How to complete this task – Set the listing down once more, exactly as given.

Information supplied –
════════════════════

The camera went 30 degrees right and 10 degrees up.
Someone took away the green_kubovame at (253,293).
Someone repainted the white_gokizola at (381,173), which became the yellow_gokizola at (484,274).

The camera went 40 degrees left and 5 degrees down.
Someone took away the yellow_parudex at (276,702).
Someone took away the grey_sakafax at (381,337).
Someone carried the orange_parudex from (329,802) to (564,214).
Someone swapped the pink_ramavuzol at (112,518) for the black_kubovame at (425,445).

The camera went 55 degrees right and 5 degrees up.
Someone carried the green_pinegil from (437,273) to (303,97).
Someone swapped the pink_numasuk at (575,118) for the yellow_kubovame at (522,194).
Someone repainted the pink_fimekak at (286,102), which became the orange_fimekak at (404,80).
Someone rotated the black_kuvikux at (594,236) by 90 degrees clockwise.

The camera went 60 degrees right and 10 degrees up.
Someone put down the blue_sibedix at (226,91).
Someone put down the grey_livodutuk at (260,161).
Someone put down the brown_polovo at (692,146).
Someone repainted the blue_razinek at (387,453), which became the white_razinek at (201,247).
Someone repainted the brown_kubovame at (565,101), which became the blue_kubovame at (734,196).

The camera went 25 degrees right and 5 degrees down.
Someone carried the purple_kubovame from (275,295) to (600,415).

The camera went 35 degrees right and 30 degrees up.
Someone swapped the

════════════════════

Exercise response –
The camera went 30 degrees right and 10 degrees up.
Someone took away the green_kubovame at (253,293).
Someone repainted the white_gokizola at (381,173), which became the yellow_gokizola at (484,274).

The camera went 40 degrees left and 5 degrees down.
Someone took away the yellow_parudex at (276,702).
Someone took away the grey_sakafax at (381,337).
Someone carried the orange_parudex from (329,802) to (564,214).
Someone swapped the pink_ramavuzol at (112,518) for the black_kubovame at (425,445).

The camera went 55 degrees right and 5 degrees up.
Someone carried the green_pinegil from (437,273) to (303,97).
Someone swapped the pink_numasuk at (575,118) for the yellow_kubovame at (522,194).
Someone repainted the pink_fimekak at (286,102), which became the orange_fimekak at (404,80).
Someone rotated the black_kuvikux at (594,236) by 90 degrees clockwise.

The camera went 60 degrees right and 10 degrees up.
Someone put down the blue_sibedix at (226,91).
Someone put down the grey_livodutuk at (260,161).
Someone put down the brown_polovo at (692,146).
Someone repainted the blue_razinek at (387,453), which became the white_razinek at (201,247).
Someone repainted the brown_kubovame at (565,101), which became the blue_kubovame at (734,196).

The camera went 25 degrees right and 5 degrees down.
Someone carried the purple_kubovame from (275,295) to (600,415).

The camera went 35 degrees right and 30 degrees up.
Someone swapped the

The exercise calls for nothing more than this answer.